• ACTIVITY: Line count for "none": state how many lines of the data below include it, and output nothing more.

• SOURCE INFORMATION:
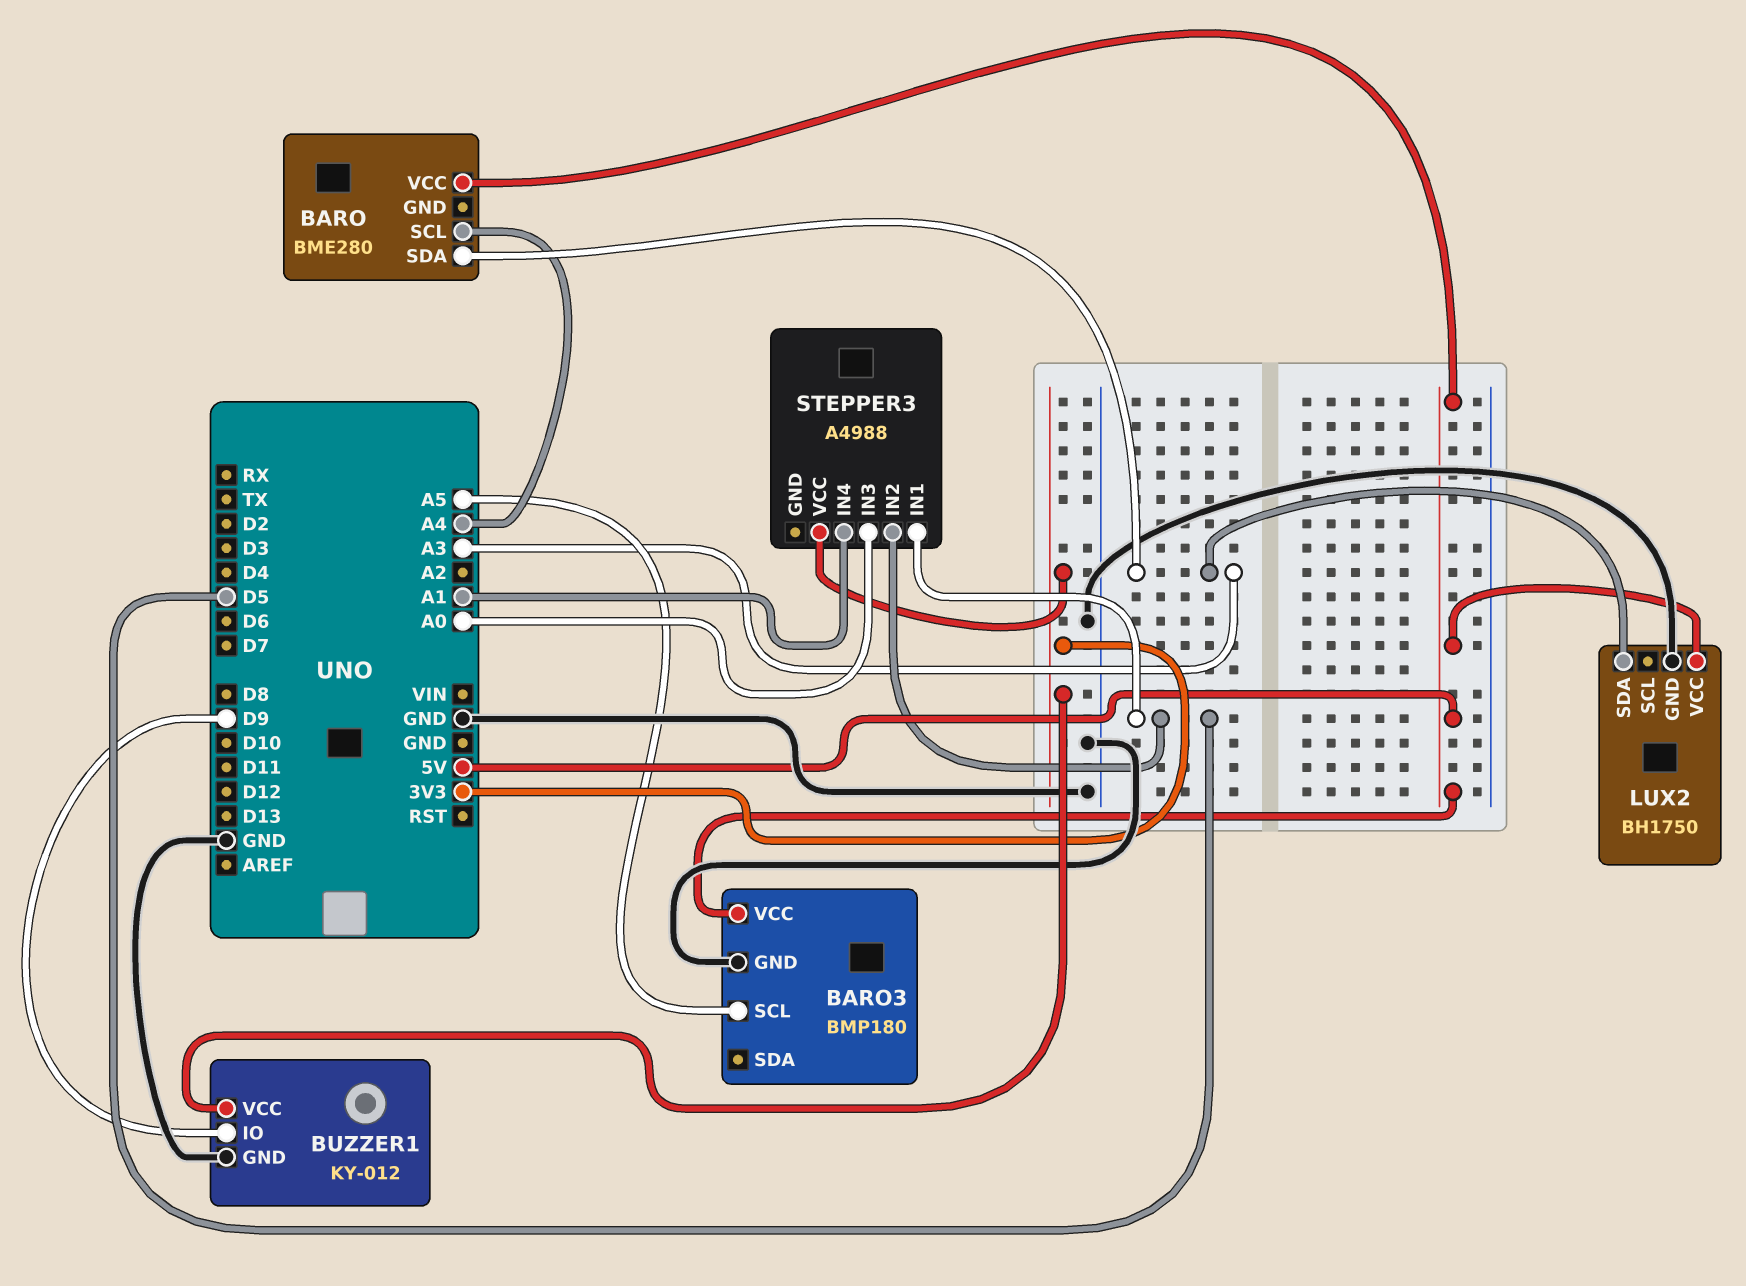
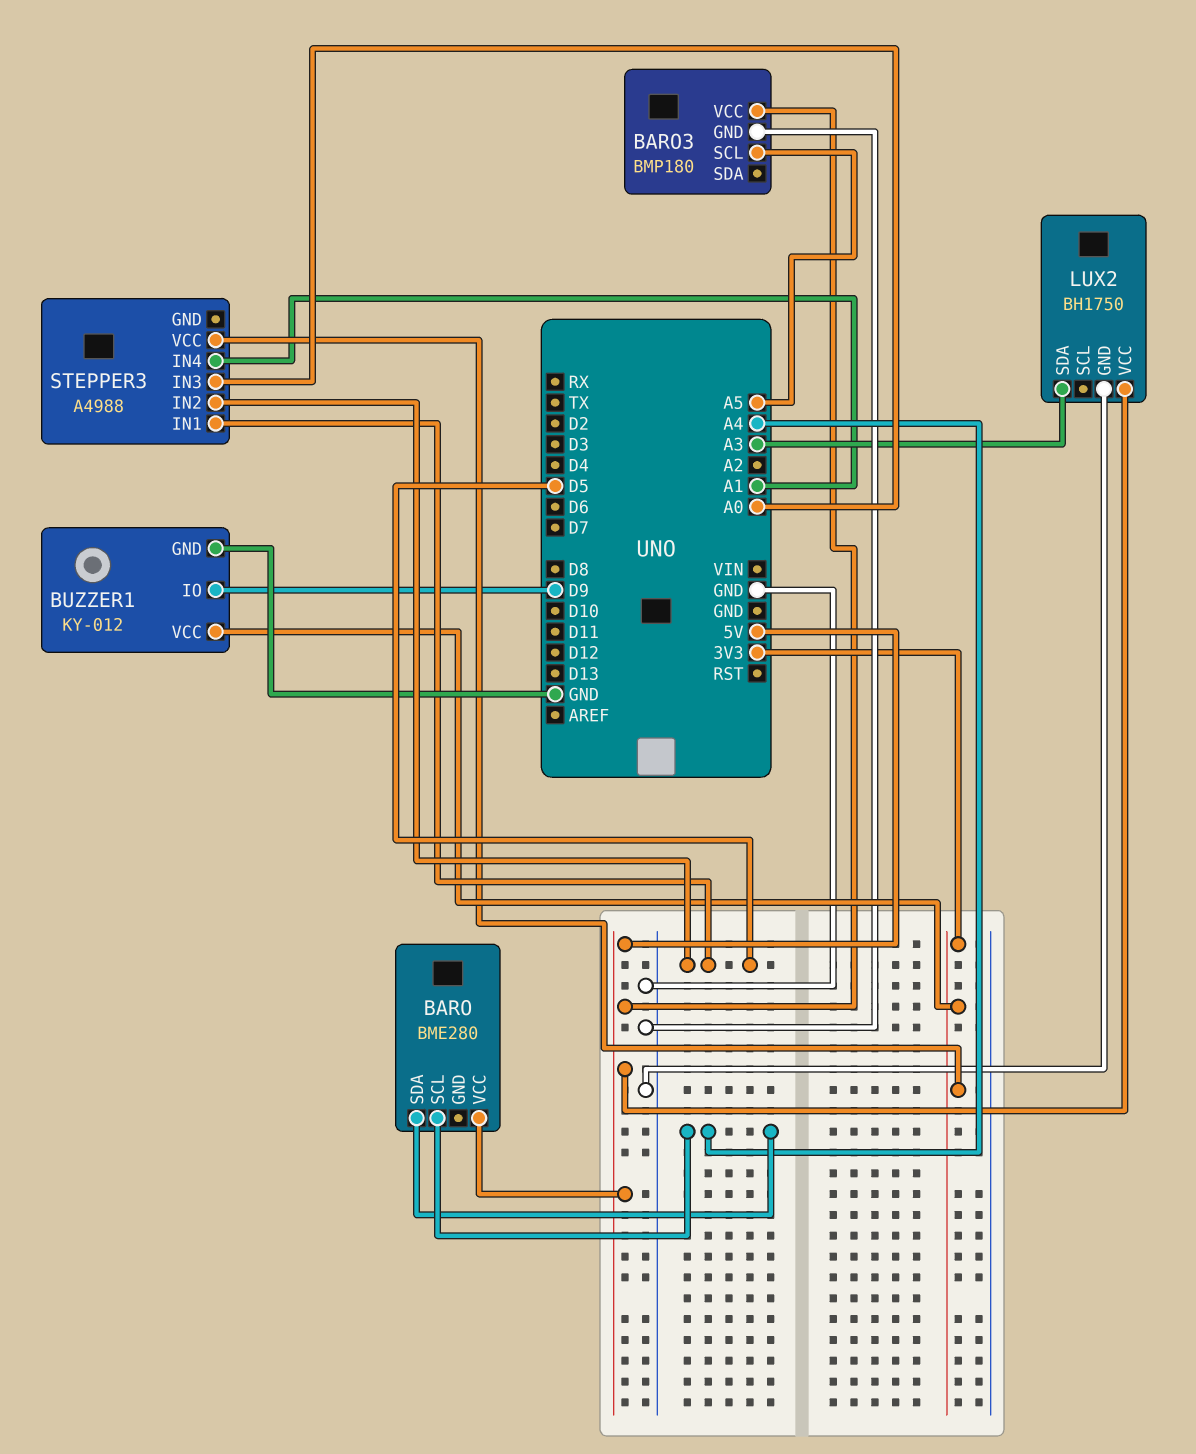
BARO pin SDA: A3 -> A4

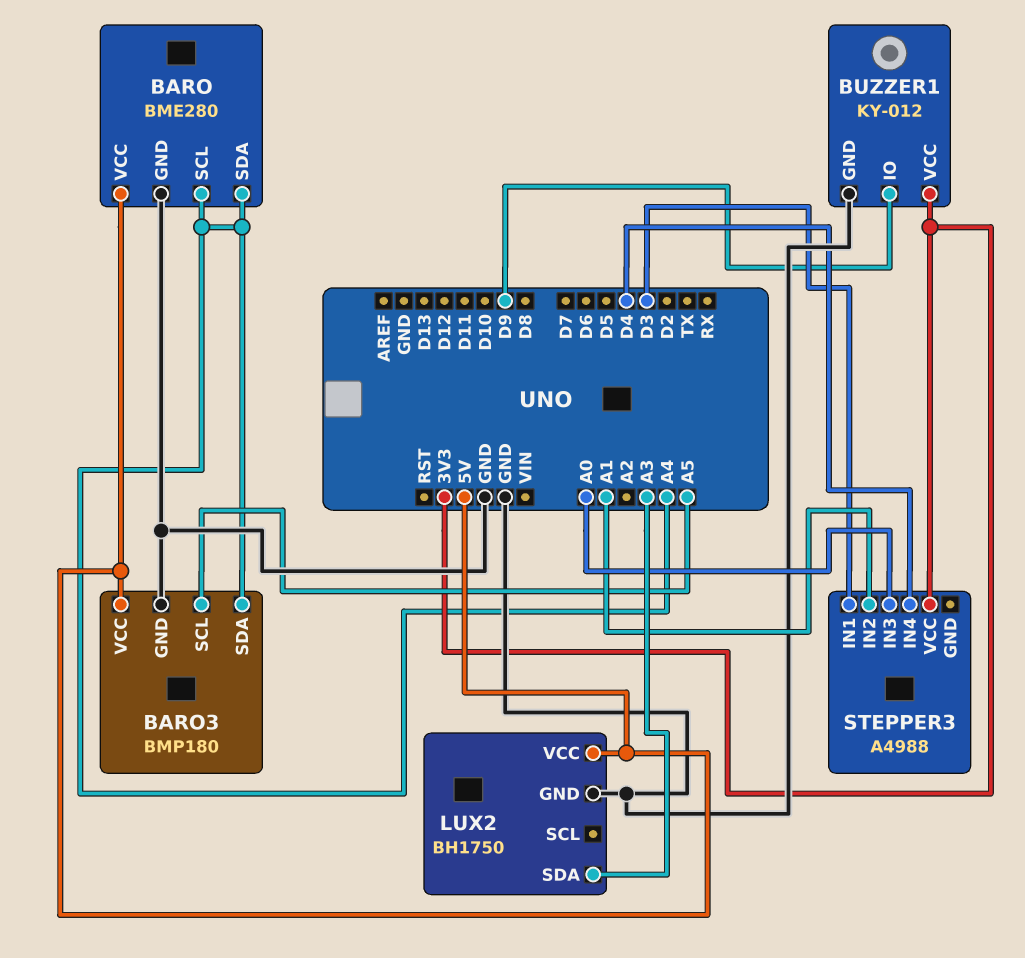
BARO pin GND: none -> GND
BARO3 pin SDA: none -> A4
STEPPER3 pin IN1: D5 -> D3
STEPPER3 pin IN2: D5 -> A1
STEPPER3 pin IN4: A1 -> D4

• REPLY TO THE TASK: 2